Before-and-after object lists:
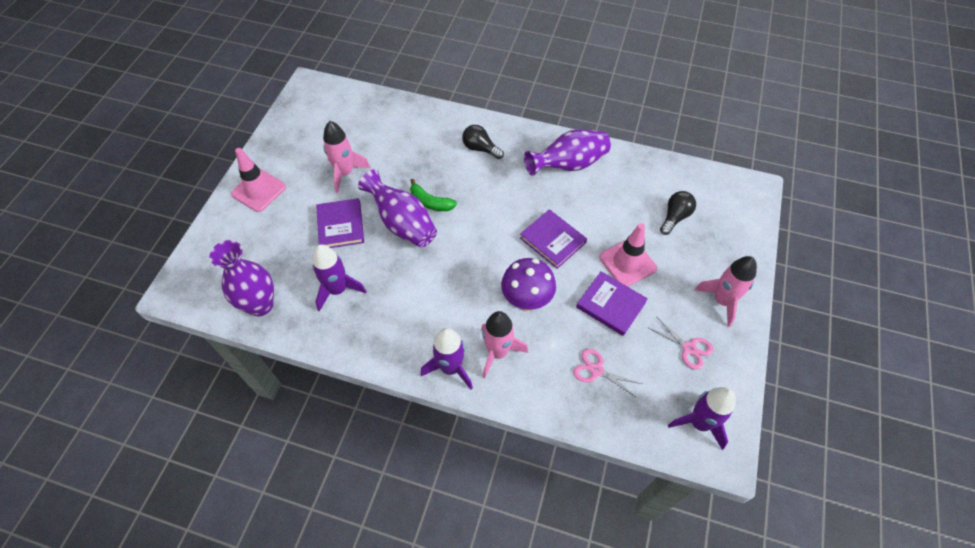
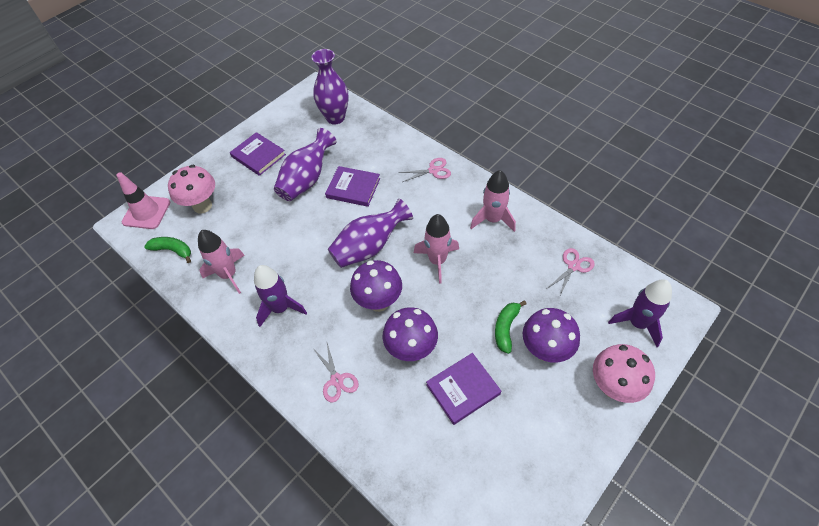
black light bulb: 2 -> 0
green banana: 1 -> 2
pink mushroom: 0 -> 2
pink scissors: 2 -> 3
pink traffic cone: 2 -> 1
purple mushroom: 1 -> 3
purple rocket: 3 -> 2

> **Exercise brief**: Among the lines above, which ones include the word "purple"? Copy them.

> **Expected answer**:
purple mushroom: 1 -> 3
purple rocket: 3 -> 2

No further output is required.